[START OF Records]
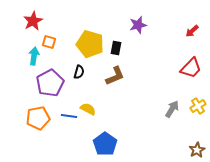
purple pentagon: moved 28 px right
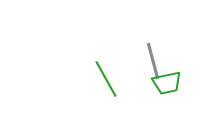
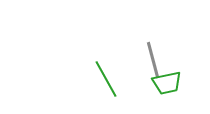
gray line: moved 1 px up
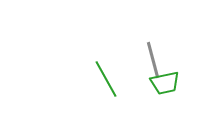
green trapezoid: moved 2 px left
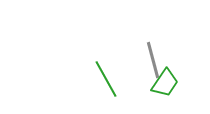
green trapezoid: rotated 44 degrees counterclockwise
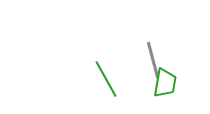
green trapezoid: rotated 24 degrees counterclockwise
[END OF Records]
*Set exercise:*
Rewrite the lines of these items with "green trapezoid" changed to "orange trapezoid" everywhere it occurs and nothing else altered. Leave the pictures out.

*Solved exercise:*
purple pentagon: moved 28 px right
gray line: moved 1 px up
orange trapezoid: moved 2 px left
orange trapezoid: rotated 44 degrees counterclockwise
orange trapezoid: rotated 24 degrees counterclockwise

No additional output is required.